- **What you need to do**: Your response should consist of the entries below, written out exactly.

Records from a dataset:
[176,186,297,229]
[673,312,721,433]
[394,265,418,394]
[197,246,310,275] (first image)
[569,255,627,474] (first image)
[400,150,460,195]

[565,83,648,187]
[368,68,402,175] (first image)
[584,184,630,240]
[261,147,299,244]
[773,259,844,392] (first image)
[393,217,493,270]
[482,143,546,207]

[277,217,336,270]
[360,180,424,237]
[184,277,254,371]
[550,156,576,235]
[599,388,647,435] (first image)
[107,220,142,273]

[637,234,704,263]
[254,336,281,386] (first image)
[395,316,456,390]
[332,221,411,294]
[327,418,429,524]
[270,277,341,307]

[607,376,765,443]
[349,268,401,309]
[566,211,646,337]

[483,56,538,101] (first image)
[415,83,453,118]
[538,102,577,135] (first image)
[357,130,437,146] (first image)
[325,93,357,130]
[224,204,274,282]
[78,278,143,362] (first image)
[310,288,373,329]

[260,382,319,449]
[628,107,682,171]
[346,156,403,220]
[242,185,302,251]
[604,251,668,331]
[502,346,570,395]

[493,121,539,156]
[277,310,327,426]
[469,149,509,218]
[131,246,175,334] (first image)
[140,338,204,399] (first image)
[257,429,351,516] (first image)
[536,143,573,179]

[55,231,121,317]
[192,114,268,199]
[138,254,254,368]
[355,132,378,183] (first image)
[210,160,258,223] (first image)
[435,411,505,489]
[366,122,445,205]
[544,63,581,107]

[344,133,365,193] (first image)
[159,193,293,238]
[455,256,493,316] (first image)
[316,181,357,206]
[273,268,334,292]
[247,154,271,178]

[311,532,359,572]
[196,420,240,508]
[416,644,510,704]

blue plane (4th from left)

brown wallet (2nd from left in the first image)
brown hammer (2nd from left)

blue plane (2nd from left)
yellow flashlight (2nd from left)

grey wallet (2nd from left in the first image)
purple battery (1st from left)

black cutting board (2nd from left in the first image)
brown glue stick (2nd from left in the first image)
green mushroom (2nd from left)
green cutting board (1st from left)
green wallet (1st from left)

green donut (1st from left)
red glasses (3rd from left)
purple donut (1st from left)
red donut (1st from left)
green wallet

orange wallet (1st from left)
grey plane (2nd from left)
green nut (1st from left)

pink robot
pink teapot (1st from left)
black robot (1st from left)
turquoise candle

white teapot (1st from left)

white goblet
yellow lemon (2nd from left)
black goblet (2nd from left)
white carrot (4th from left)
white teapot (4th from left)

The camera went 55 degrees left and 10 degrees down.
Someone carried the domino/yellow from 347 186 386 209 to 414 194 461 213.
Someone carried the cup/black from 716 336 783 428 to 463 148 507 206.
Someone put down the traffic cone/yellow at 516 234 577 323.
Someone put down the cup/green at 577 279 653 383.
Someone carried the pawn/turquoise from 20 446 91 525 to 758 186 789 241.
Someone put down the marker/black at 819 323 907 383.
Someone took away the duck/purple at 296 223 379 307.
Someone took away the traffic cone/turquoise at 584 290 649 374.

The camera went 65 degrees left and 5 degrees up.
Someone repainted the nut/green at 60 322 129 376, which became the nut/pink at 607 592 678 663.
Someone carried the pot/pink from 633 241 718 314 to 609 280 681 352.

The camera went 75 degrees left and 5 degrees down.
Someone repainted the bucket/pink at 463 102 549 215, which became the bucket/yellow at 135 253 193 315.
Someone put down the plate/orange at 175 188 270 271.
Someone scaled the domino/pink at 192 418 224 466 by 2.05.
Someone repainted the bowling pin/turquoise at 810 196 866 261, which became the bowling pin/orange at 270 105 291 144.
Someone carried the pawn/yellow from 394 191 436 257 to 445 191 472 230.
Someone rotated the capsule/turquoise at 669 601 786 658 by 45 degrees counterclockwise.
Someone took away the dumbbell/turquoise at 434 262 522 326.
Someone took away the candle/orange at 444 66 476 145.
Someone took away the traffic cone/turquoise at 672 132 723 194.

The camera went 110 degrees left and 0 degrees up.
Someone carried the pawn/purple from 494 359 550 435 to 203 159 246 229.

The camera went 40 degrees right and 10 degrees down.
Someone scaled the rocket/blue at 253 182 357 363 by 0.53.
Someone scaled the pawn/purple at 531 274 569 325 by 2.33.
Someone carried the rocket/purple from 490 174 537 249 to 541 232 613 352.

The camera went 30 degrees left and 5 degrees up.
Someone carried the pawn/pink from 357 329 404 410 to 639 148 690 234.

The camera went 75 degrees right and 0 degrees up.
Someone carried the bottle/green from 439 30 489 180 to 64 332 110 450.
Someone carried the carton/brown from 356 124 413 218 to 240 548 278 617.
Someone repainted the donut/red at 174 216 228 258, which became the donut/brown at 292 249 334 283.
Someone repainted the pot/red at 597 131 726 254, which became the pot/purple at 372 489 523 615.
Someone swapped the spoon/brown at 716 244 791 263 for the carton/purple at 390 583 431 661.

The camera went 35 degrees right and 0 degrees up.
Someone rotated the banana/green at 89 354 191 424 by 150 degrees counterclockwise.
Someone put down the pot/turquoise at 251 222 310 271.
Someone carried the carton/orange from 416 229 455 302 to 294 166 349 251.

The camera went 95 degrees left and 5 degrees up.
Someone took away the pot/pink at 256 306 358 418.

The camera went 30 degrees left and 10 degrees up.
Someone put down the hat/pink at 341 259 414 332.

- **Response to the task**:
[176,186,297,229]
[673,312,721,433]
[394,265,418,394]
[197,246,310,275] (first image)
[569,255,627,474] (first image)
[400,150,460,195]

[565,83,648,187]
[368,68,402,175] (first image)
[584,184,630,240]
[261,147,299,244]
[773,259,844,392] (first image)
[393,217,493,270]
[482,143,546,207]

[277,217,336,270]
[360,180,424,237]
[184,277,254,371]
[550,156,576,235]
[599,388,647,435] (first image)
[107,220,142,273]

[637,234,704,263]
[254,336,281,386] (first image)
[395,316,456,390]
[332,221,411,294]
[327,418,429,524]
[270,277,341,307]

[607,376,765,443]
[349,268,401,309]
[566,211,646,337]

[483,56,538,101] (first image)
[415,83,453,118]
[538,102,577,135] (first image)
[357,130,437,146] (first image)
[325,93,357,130]
[224,204,274,282]
[78,278,143,362] (first image)
[310,288,373,329]

[260,382,319,449]
[628,107,682,171]
[346,156,403,220]
[242,185,302,251]
[604,251,668,331]
[502,346,570,395]

[493,121,539,156]
[277,310,327,426]
[469,149,509,218]
[131,246,175,334] (first image)
[140,338,204,399] (first image)
[257,429,351,516] (first image)
[536,143,573,179]

[55,231,121,317]
[192,114,268,199]
[138,254,254,368]
[355,132,378,183] (first image)
[210,160,258,223] (first image)
[435,411,505,489]
[366,122,445,205]
[544,63,581,107]

[344,133,365,193] (first image)
[159,193,293,238]
[455,256,493,316] (first image)
[316,181,357,206]
[273,268,334,292]
[247,154,271,178]

[311,532,359,572]
[196,420,240,508]
[416,644,510,704]

blue plane (4th from left)

brown wallet (2nd from left in the first image)
brown hammer (2nd from left)

blue plane (2nd from left)
yellow flashlight (2nd from left)

grey wallet (2nd from left in the first image)
purple battery (1st from left)

black cutting board (2nd from left in the first image)
brown glue stick (2nd from left in the first image)
green mushroom (2nd from left)
green cutting board (1st from left)
green wallet (1st from left)

green donut (1st from left)
red glasses (3rd from left)
purple donut (1st from left)
red donut (1st from left)
green wallet

orange wallet (1st from left)
grey plane (2nd from left)
green nut (1st from left)

pink robot
pink teapot (1st from left)
black robot (1st from left)
turquoise candle

white teapot (1st from left)

white goblet
yellow lemon (2nd from left)
black goblet (2nd from left)
white carrot (4th from left)
white teapot (4th from left)

The camera went 55 degrees left and 10 degrees down.
Someone carried the domino/yellow from 347 186 386 209 to 414 194 461 213.
Someone carried the cup/black from 716 336 783 428 to 463 148 507 206.
Someone put down the traffic cone/yellow at 516 234 577 323.
Someone put down the cup/green at 577 279 653 383.
Someone carried the pawn/turquoise from 20 446 91 525 to 758 186 789 241.
Someone put down the marker/black at 819 323 907 383.
Someone took away the duck/purple at 296 223 379 307.
Someone took away the traffic cone/turquoise at 584 290 649 374.

The camera went 65 degrees left and 5 degrees up.
Someone repainted the nut/green at 60 322 129 376, which became the nut/pink at 607 592 678 663.
Someone carried the pot/pink from 633 241 718 314 to 609 280 681 352.

The camera went 75 degrees left and 5 degrees down.
Someone repainted the bucket/pink at 463 102 549 215, which became the bucket/yellow at 135 253 193 315.
Someone put down the plate/orange at 175 188 270 271.
Someone scaled the domino/pink at 192 418 224 466 by 2.05.
Someone repainted the bowling pin/turquoise at 810 196 866 261, which became the bowling pin/orange at 270 105 291 144.
Someone carried the pawn/yellow from 394 191 436 257 to 445 191 472 230.
Someone rotated the capsule/turquoise at 669 601 786 658 by 45 degrees counterclockwise.
Someone took away the dumbbell/turquoise at 434 262 522 326.
Someone took away the candle/orange at 444 66 476 145.
Someone took away the traffic cone/turquoise at 672 132 723 194.

The camera went 110 degrees left and 0 degrees up.
Someone carried the pawn/purple from 494 359 550 435 to 203 159 246 229.

The camera went 40 degrees right and 10 degrees down.
Someone scaled the rocket/blue at 253 182 357 363 by 0.53.
Someone scaled the pawn/purple at 531 274 569 325 by 2.33.
Someone carried the rocket/purple from 490 174 537 249 to 541 232 613 352.

The camera went 30 degrees left and 5 degrees up.
Someone carried the pawn/pink from 357 329 404 410 to 639 148 690 234.

The camera went 75 degrees right and 0 degrees up.
Someone carried the bottle/green from 439 30 489 180 to 64 332 110 450.
Someone carried the carton/brown from 356 124 413 218 to 240 548 278 617.
Someone repainted the donut/red at 174 216 228 258, which became the donut/brown at 292 249 334 283.
Someone repainted the pot/red at 597 131 726 254, which became the pot/purple at 372 489 523 615.
Someone swapped the spoon/brown at 716 244 791 263 for the carton/purple at 390 583 431 661.

The camera went 35 degrees right and 0 degrees up.
Someone rotated the banana/green at 89 354 191 424 by 150 degrees counterclockwise.
Someone put down the pot/turquoise at 251 222 310 271.
Someone carried the carton/orange from 416 229 455 302 to 294 166 349 251.

The camera went 95 degrees left and 5 degrees up.
Someone took away the pot/pink at 256 306 358 418.

The camera went 30 degrees left and 10 degrees up.
Someone put down the hat/pink at 341 259 414 332.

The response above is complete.